#### [Brief]
Please reproduce the data below exactly, from the first line through the line containing "orange plate J10", and leave every later line out.

[Scene change data]
══════════

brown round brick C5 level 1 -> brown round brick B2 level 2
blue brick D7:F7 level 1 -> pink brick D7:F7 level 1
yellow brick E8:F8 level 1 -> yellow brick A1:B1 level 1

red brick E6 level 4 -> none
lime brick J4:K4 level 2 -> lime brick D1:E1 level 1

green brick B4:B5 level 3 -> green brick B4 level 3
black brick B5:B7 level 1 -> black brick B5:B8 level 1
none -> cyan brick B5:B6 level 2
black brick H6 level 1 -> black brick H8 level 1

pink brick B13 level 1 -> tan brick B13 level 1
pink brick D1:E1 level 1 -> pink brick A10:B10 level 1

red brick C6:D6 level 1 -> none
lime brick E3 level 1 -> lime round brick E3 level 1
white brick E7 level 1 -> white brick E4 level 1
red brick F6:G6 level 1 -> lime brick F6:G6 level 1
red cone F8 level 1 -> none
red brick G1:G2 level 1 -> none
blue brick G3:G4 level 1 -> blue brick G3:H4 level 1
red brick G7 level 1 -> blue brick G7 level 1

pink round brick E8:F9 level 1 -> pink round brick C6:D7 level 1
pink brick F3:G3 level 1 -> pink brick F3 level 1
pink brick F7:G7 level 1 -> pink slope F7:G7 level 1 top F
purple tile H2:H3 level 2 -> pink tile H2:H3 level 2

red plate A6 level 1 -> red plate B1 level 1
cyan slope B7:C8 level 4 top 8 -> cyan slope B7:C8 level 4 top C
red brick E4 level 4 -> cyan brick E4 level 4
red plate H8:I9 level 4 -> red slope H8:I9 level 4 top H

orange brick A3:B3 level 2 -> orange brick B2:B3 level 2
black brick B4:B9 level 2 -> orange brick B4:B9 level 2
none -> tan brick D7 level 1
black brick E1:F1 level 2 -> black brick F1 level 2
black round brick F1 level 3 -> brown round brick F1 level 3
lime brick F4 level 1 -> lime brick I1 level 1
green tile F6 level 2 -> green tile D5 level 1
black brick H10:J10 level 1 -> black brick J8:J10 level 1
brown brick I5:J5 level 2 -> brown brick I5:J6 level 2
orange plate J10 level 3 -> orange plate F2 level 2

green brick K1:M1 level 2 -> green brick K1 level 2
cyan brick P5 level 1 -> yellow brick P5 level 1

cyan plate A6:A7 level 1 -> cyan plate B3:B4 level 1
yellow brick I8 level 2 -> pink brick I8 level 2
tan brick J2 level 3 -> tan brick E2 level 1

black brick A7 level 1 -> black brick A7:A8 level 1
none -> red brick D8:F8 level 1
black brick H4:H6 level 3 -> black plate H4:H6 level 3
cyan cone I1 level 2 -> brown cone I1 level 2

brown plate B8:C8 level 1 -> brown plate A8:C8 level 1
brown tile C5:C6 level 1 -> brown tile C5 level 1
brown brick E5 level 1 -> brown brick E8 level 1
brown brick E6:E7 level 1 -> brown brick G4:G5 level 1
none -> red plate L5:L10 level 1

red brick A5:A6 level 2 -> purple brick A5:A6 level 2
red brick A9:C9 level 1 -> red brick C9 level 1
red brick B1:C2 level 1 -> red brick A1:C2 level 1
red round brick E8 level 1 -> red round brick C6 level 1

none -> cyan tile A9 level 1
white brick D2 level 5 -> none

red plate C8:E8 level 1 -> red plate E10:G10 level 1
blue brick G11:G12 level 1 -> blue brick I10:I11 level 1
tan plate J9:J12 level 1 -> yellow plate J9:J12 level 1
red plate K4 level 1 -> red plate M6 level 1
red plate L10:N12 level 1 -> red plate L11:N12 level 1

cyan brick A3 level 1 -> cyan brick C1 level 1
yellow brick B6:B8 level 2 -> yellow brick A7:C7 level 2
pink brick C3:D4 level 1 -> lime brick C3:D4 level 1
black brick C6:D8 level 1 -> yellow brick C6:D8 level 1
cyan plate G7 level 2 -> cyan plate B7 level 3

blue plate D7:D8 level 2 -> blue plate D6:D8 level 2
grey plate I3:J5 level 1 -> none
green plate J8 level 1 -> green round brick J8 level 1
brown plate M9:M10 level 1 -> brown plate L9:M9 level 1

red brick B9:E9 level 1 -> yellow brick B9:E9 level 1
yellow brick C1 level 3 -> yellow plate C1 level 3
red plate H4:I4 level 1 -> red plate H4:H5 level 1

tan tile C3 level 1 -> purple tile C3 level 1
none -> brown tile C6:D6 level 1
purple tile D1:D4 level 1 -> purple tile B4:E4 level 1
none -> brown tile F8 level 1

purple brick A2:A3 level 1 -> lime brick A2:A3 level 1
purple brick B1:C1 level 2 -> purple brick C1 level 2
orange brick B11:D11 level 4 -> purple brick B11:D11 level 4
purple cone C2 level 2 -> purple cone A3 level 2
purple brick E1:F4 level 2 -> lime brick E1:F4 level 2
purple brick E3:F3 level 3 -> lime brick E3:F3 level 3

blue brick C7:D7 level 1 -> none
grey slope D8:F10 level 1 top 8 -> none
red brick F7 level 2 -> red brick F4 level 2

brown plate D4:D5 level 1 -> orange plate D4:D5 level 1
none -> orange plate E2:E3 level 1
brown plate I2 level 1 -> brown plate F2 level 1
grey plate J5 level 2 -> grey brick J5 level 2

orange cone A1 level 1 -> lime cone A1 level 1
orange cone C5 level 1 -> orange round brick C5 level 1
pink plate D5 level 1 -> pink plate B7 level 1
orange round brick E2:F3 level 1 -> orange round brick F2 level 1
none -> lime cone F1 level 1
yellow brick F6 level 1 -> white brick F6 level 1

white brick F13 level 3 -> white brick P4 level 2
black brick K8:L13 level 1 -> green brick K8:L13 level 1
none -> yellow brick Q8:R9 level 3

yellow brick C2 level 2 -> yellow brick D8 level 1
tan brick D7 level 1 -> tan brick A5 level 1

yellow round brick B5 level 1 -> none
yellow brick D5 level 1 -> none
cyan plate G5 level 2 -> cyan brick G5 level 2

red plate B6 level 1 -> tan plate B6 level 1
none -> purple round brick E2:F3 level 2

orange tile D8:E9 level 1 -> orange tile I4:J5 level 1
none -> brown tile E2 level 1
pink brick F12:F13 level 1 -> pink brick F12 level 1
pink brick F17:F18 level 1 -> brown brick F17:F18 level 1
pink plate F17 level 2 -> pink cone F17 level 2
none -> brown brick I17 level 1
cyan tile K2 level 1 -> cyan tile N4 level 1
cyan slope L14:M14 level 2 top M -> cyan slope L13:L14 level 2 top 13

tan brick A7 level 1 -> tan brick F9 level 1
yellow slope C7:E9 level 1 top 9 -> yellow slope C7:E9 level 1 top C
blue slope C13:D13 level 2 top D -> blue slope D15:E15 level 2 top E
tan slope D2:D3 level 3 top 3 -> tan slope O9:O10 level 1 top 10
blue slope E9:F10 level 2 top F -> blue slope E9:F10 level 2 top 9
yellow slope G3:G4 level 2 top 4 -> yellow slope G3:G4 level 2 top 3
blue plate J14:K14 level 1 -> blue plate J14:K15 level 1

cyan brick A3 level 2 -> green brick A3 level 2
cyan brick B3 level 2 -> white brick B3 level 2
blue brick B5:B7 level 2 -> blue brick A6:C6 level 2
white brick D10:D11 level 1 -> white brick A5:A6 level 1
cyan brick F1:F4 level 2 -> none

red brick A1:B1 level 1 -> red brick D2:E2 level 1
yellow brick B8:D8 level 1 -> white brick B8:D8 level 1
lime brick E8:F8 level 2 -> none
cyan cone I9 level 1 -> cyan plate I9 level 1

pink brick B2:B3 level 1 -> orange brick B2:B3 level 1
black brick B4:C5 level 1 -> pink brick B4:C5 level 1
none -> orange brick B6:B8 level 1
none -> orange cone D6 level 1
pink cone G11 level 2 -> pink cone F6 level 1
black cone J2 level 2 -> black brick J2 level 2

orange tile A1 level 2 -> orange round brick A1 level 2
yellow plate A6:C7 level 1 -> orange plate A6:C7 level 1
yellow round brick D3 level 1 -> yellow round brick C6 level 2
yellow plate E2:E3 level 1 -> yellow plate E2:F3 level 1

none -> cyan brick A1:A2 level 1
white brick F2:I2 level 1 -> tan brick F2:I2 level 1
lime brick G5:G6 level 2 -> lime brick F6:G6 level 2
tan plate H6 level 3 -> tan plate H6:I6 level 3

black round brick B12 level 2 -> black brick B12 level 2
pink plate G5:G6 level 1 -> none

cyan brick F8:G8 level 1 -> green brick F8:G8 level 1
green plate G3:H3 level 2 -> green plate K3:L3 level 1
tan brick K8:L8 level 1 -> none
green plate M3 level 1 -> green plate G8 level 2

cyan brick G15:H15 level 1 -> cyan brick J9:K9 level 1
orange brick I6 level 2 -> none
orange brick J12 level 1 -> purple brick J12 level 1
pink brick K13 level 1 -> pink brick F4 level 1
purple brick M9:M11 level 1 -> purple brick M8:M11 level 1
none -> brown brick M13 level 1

══════════

#### [Exercise result]
brown round brick C5 level 1 -> brown round brick B2 level 2
blue brick D7:F7 level 1 -> pink brick D7:F7 level 1
yellow brick E8:F8 level 1 -> yellow brick A1:B1 level 1

red brick E6 level 4 -> none
lime brick J4:K4 level 2 -> lime brick D1:E1 level 1

green brick B4:B5 level 3 -> green brick B4 level 3
black brick B5:B7 level 1 -> black brick B5:B8 level 1
none -> cyan brick B5:B6 level 2
black brick H6 level 1 -> black brick H8 level 1

pink brick B13 level 1 -> tan brick B13 level 1
pink brick D1:E1 level 1 -> pink brick A10:B10 level 1

red brick C6:D6 level 1 -> none
lime brick E3 level 1 -> lime round brick E3 level 1
white brick E7 level 1 -> white brick E4 level 1
red brick F6:G6 level 1 -> lime brick F6:G6 level 1
red cone F8 level 1 -> none
red brick G1:G2 level 1 -> none
blue brick G3:G4 level 1 -> blue brick G3:H4 level 1
red brick G7 level 1 -> blue brick G7 level 1

pink round brick E8:F9 level 1 -> pink round brick C6:D7 level 1
pink brick F3:G3 level 1 -> pink brick F3 level 1
pink brick F7:G7 level 1 -> pink slope F7:G7 level 1 top F
purple tile H2:H3 level 2 -> pink tile H2:H3 level 2

red plate A6 level 1 -> red plate B1 level 1
cyan slope B7:C8 level 4 top 8 -> cyan slope B7:C8 level 4 top C
red brick E4 level 4 -> cyan brick E4 level 4
red plate H8:I9 level 4 -> red slope H8:I9 level 4 top H

orange brick A3:B3 level 2 -> orange brick B2:B3 level 2
black brick B4:B9 level 2 -> orange brick B4:B9 level 2
none -> tan brick D7 level 1
black brick E1:F1 level 2 -> black brick F1 level 2
black round brick F1 level 3 -> brown round brick F1 level 3
lime brick F4 level 1 -> lime brick I1 level 1
green tile F6 level 2 -> green tile D5 level 1
black brick H10:J10 level 1 -> black brick J8:J10 level 1
brown brick I5:J5 level 2 -> brown brick I5:J6 level 2
orange plate J10 level 3 -> orange plate F2 level 2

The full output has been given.